* **Dataset extract**:

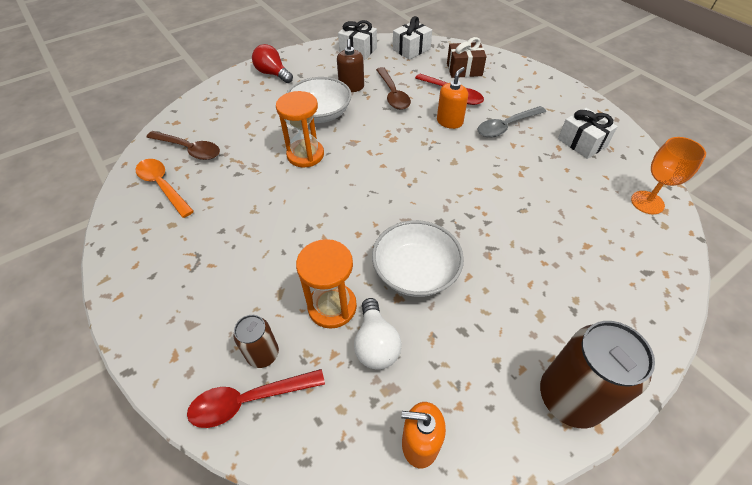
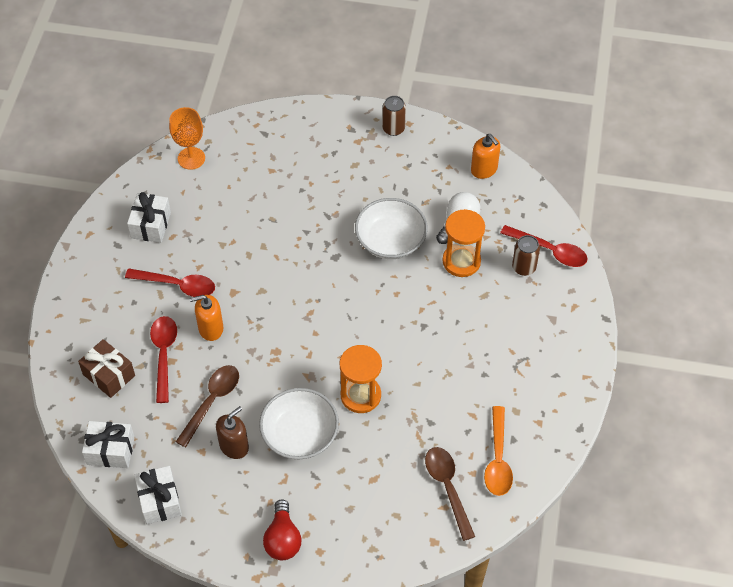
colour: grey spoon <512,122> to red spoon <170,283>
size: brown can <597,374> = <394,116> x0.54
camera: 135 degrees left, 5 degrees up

* **Exercise prompt**: Would you mind transcribing the material exactly, without the pictures?

* **Solution**:
colour: grey spoon <512,122> to red spoon <170,283>
size: brown can <597,374> = <394,116> x0.54
camera: 135 degrees left, 5 degrees up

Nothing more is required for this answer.